*Provided data:*
___
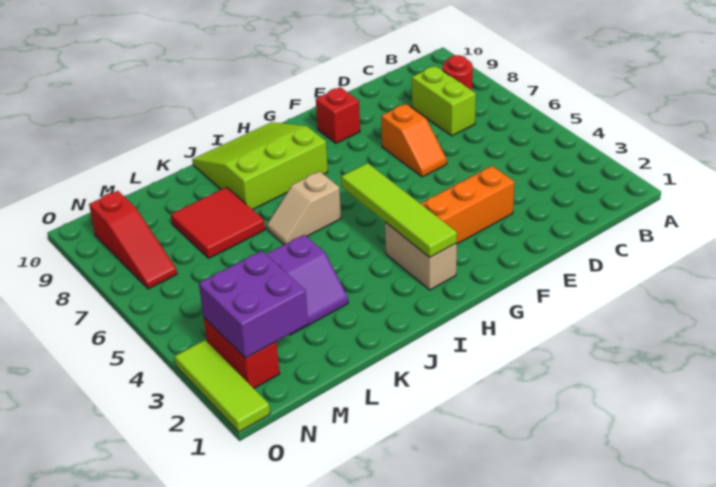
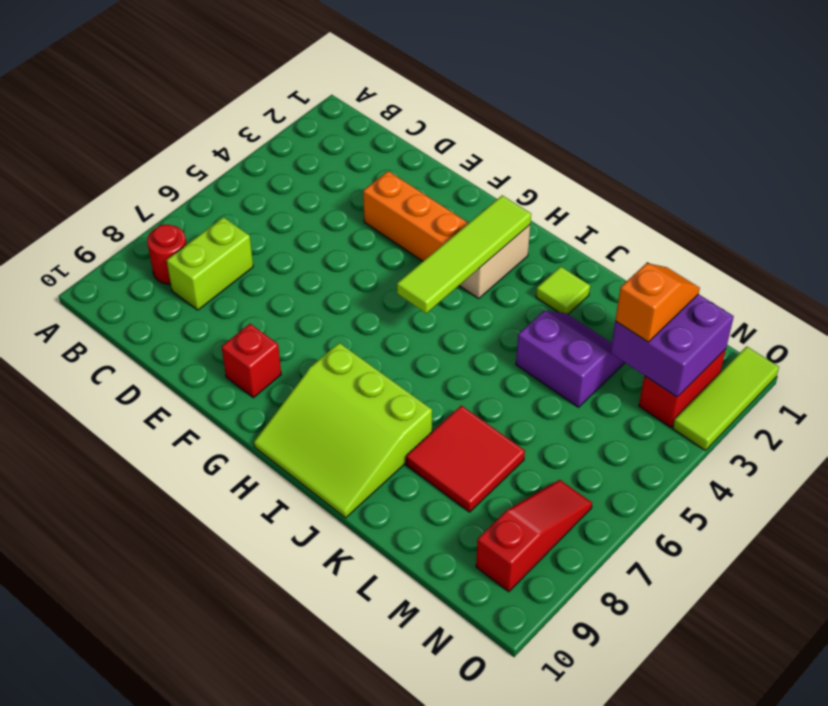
orange slope E6:E7 level 1 top 7 -> orange slope M2:M3 level 3 top 3
tan slope I6:J6 level 1 top I -> none
none -> lime tile J2 level 1

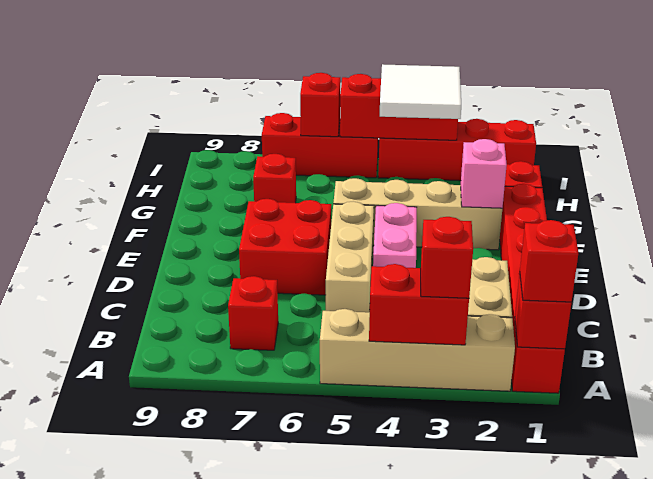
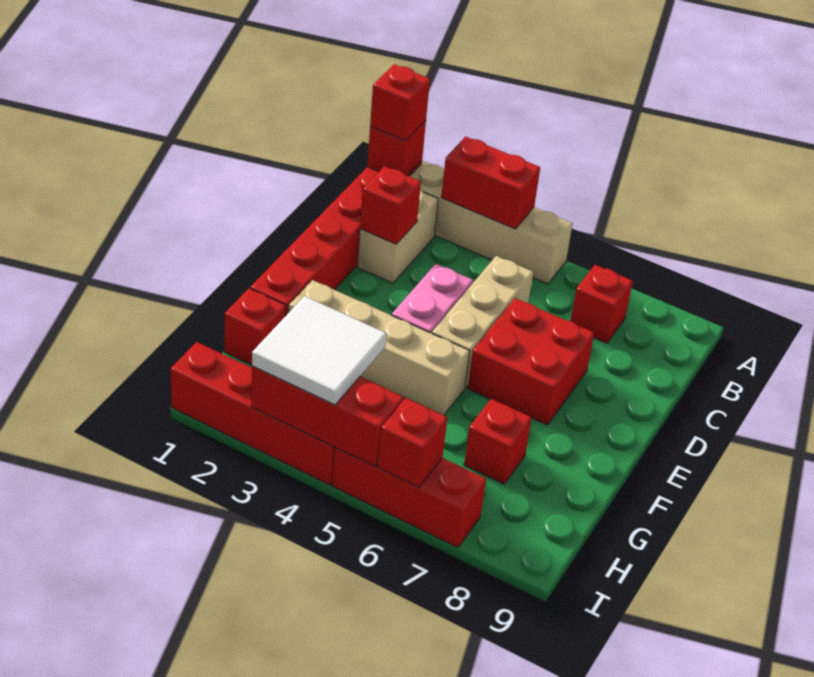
red brick A3 level 3 -> red brick C2 level 2
pink brick F2 level 2 -> none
___
*What to do:* Output every record above exactly, leaving out the pictures.

*Response to this task:*
orange slope E6:E7 level 1 top 7 -> orange slope M2:M3 level 3 top 3
tan slope I6:J6 level 1 top I -> none
none -> lime tile J2 level 1

red brick A3 level 3 -> red brick C2 level 2
pink brick F2 level 2 -> none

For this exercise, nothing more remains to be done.